## EXERCISE AIM:
Every line of the listing belongs in your answer exactly as written; the images do not.

## EXTRACTED ENTRIES:
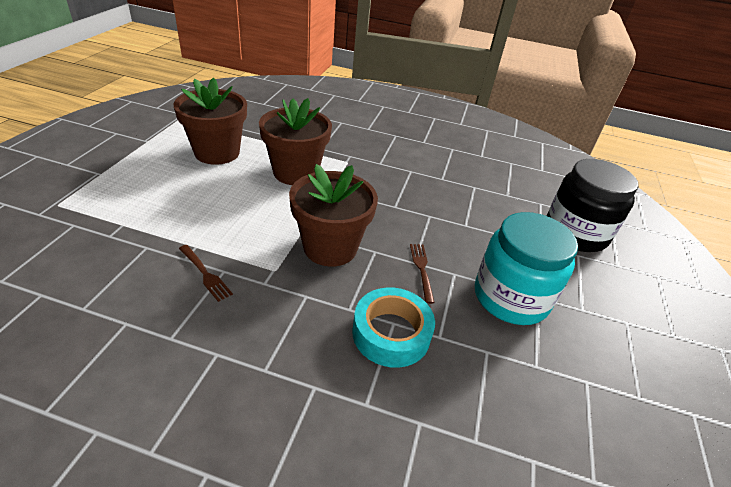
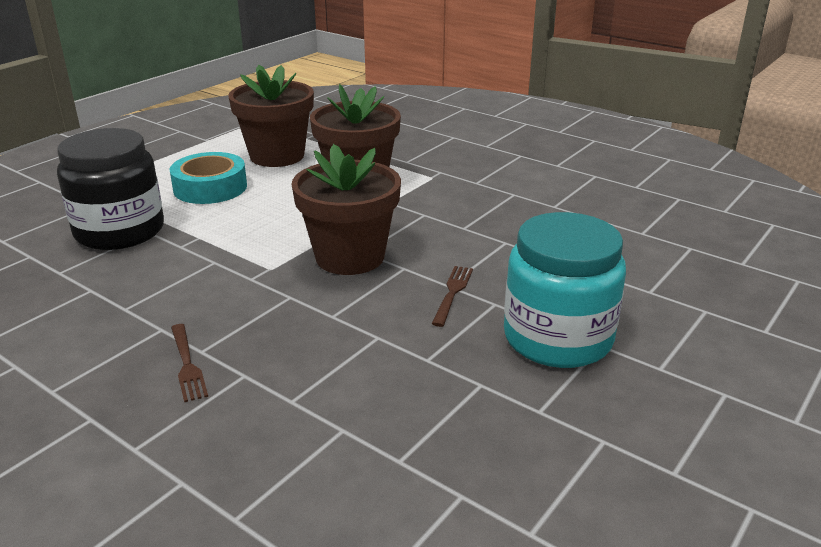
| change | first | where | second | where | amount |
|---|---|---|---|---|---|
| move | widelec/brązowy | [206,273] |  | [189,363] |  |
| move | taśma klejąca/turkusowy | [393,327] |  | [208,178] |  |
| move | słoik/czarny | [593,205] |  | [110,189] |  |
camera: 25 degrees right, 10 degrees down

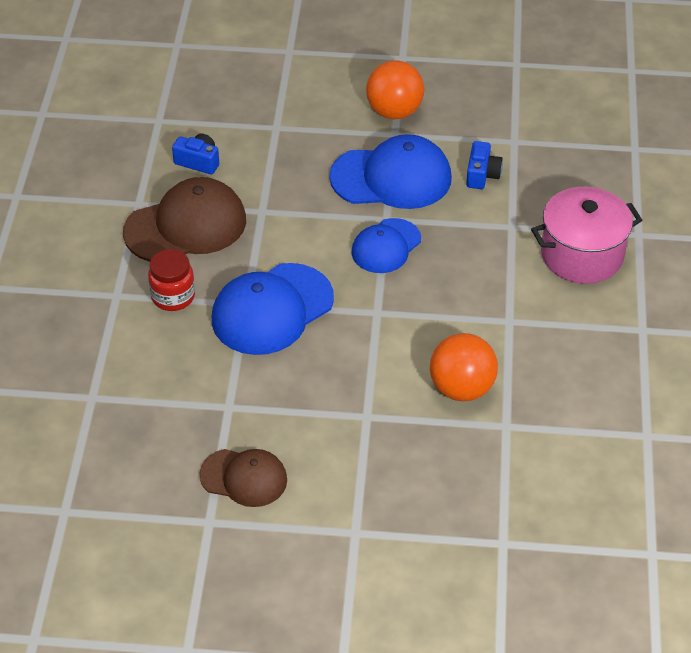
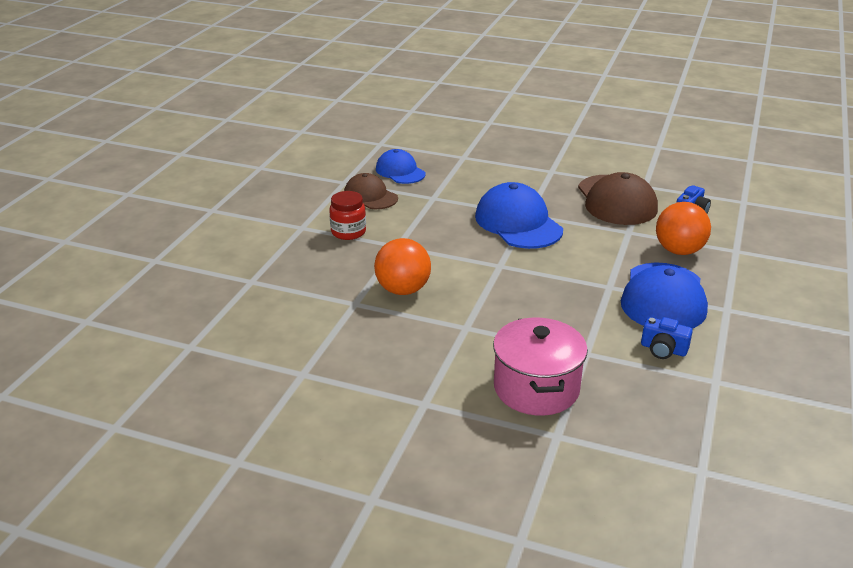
| change | first | where | second | where | amount |
|---|---|---|---|---|---|
| move | słoik/czerwony | [171,280] |  | [347,215] |  |
| move | czapka/niebieski | [386,245] |  | [401,166] |  |
| move | piłka/pomarańczowy | [395,89] |  | [683,228] |  |
| rotate | czapka/brązowy | [243,478] |  | [371,191] | 105 degrees clockwise |
camera: 105 degrees right, 15 degrees down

## SOLUTION:
| change | first | where | second | where | amount |
|---|---|---|---|---|---|
| move | widelec/brązowy | [206,273] |  | [189,363] |  |
| move | taśma klejąca/turkusowy | [393,327] |  | [208,178] |  |
| move | słoik/czarny | [593,205] |  | [110,189] |  |
camera: 25 degrees right, 10 degrees down

| change | first | where | second | where | amount |
|---|---|---|---|---|---|
| move | słoik/czerwony | [171,280] |  | [347,215] |  |
| move | czapka/niebieski | [386,245] |  | [401,166] |  |
| move | piłka/pomarańczowy | [395,89] |  | [683,228] |  |
| rotate | czapka/brązowy | [243,478] |  | [371,191] | 105 degrees clockwise |
camera: 105 degrees right, 15 degrees down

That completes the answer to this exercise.